* Problem description
Every line in the data below from the one containing "D204: LED green" down to the one containing "F3: 750mA (3V3, J1/2) -> 1.5A (3V3, J1/2)", both included, must be retyped exactly; no other line is to appear.

* Listed entries
──────────

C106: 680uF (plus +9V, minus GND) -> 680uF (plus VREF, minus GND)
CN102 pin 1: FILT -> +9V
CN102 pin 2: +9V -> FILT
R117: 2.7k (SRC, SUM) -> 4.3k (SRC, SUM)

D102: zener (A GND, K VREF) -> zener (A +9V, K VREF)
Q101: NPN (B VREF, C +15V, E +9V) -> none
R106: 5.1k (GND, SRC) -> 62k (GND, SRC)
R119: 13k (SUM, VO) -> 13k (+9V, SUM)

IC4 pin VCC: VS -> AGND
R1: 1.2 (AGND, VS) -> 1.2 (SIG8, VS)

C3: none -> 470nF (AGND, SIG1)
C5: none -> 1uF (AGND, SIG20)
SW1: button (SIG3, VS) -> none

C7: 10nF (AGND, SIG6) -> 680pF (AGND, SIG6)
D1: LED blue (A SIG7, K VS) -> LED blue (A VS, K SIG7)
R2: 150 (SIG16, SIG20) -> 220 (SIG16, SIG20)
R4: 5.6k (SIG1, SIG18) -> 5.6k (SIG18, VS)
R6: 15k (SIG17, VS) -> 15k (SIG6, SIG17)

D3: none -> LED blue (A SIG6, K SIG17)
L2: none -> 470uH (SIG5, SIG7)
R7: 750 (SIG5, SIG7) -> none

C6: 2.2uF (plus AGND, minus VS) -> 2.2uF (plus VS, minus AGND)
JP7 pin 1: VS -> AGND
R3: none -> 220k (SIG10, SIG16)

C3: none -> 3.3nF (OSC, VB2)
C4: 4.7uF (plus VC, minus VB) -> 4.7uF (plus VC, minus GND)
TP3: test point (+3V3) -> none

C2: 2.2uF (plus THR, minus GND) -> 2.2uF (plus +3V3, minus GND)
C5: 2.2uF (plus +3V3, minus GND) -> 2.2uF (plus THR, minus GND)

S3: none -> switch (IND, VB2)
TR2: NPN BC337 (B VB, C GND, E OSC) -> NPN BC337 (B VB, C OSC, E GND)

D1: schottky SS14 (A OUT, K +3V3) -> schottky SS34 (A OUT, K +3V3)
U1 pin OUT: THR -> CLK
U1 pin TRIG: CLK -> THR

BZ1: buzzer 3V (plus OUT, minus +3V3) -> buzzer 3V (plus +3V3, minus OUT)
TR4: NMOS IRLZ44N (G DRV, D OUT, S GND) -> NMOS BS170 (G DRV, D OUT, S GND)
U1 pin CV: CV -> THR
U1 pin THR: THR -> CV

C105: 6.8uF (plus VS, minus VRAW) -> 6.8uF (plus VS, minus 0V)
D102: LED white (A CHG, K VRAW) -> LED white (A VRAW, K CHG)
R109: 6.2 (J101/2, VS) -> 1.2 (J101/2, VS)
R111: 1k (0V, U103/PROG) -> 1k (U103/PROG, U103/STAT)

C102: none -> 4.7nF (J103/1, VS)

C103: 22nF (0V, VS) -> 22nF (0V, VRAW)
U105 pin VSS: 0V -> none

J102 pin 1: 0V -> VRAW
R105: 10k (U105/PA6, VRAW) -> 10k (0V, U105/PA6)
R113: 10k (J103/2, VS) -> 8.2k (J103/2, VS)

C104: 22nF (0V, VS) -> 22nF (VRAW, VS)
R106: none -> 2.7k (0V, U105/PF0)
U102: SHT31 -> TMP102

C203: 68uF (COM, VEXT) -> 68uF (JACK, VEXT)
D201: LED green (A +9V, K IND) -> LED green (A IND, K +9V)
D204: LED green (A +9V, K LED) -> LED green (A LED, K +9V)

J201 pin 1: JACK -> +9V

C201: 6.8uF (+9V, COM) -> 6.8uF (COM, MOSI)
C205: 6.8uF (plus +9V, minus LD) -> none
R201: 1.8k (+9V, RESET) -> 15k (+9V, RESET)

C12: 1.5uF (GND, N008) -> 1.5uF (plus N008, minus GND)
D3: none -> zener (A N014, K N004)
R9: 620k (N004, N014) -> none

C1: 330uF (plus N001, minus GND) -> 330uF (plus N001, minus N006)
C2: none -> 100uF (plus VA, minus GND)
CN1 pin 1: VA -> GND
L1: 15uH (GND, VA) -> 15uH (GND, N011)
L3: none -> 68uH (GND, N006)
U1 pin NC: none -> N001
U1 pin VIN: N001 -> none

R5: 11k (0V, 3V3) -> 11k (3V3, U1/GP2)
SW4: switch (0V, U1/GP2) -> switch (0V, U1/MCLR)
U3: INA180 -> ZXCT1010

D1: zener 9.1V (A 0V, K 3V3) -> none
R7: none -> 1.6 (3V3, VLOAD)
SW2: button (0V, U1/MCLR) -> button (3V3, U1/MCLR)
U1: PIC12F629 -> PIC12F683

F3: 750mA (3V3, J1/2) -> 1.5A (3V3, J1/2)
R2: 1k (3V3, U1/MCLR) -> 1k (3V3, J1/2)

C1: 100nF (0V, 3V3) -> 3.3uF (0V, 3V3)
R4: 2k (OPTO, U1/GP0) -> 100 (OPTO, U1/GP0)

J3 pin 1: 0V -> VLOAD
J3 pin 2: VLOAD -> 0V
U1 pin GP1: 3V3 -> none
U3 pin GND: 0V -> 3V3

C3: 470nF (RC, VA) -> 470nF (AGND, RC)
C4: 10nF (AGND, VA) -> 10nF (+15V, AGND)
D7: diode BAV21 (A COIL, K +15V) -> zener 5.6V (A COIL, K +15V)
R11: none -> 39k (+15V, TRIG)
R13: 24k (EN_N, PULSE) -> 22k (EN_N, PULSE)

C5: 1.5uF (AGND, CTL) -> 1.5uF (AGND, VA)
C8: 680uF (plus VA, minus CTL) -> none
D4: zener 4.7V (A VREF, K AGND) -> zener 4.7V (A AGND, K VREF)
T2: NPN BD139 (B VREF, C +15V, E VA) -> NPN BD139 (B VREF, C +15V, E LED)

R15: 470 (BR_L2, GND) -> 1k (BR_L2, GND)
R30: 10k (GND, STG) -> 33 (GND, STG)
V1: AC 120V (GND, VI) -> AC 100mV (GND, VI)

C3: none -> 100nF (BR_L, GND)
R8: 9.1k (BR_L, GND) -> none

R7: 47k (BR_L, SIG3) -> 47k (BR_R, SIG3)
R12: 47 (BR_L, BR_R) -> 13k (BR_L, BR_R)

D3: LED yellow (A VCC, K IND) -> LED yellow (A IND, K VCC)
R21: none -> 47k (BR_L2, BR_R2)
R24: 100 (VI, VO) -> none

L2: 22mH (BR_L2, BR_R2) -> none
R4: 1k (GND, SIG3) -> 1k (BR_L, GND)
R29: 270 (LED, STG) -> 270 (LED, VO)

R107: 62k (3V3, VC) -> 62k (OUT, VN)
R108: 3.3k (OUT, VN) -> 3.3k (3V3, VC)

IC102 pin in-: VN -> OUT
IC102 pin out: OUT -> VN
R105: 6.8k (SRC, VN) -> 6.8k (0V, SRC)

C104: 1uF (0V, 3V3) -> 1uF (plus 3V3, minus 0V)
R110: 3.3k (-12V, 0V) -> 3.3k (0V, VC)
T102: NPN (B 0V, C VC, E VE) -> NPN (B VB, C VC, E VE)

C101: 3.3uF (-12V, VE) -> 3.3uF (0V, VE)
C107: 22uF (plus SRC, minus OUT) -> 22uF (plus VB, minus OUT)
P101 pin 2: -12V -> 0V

──────────

* Output
D204: LED green (A +9V, K LED) -> LED green (A LED, K +9V)

J201 pin 1: JACK -> +9V

C201: 6.8uF (+9V, COM) -> 6.8uF (COM, MOSI)
C205: 6.8uF (plus +9V, minus LD) -> none
R201: 1.8k (+9V, RESET) -> 15k (+9V, RESET)

C12: 1.5uF (GND, N008) -> 1.5uF (plus N008, minus GND)
D3: none -> zener (A N014, K N004)
R9: 620k (N004, N014) -> none

C1: 330uF (plus N001, minus GND) -> 330uF (plus N001, minus N006)
C2: none -> 100uF (plus VA, minus GND)
CN1 pin 1: VA -> GND
L1: 15uH (GND, VA) -> 15uH (GND, N011)
L3: none -> 68uH (GND, N006)
U1 pin NC: none -> N001
U1 pin VIN: N001 -> none

R5: 11k (0V, 3V3) -> 11k (3V3, U1/GP2)
SW4: switch (0V, U1/GP2) -> switch (0V, U1/MCLR)
U3: INA180 -> ZXCT1010

D1: zener 9.1V (A 0V, K 3V3) -> none
R7: none -> 1.6 (3V3, VLOAD)
SW2: button (0V, U1/MCLR) -> button (3V3, U1/MCLR)
U1: PIC12F629 -> PIC12F683

F3: 750mA (3V3, J1/2) -> 1.5A (3V3, J1/2)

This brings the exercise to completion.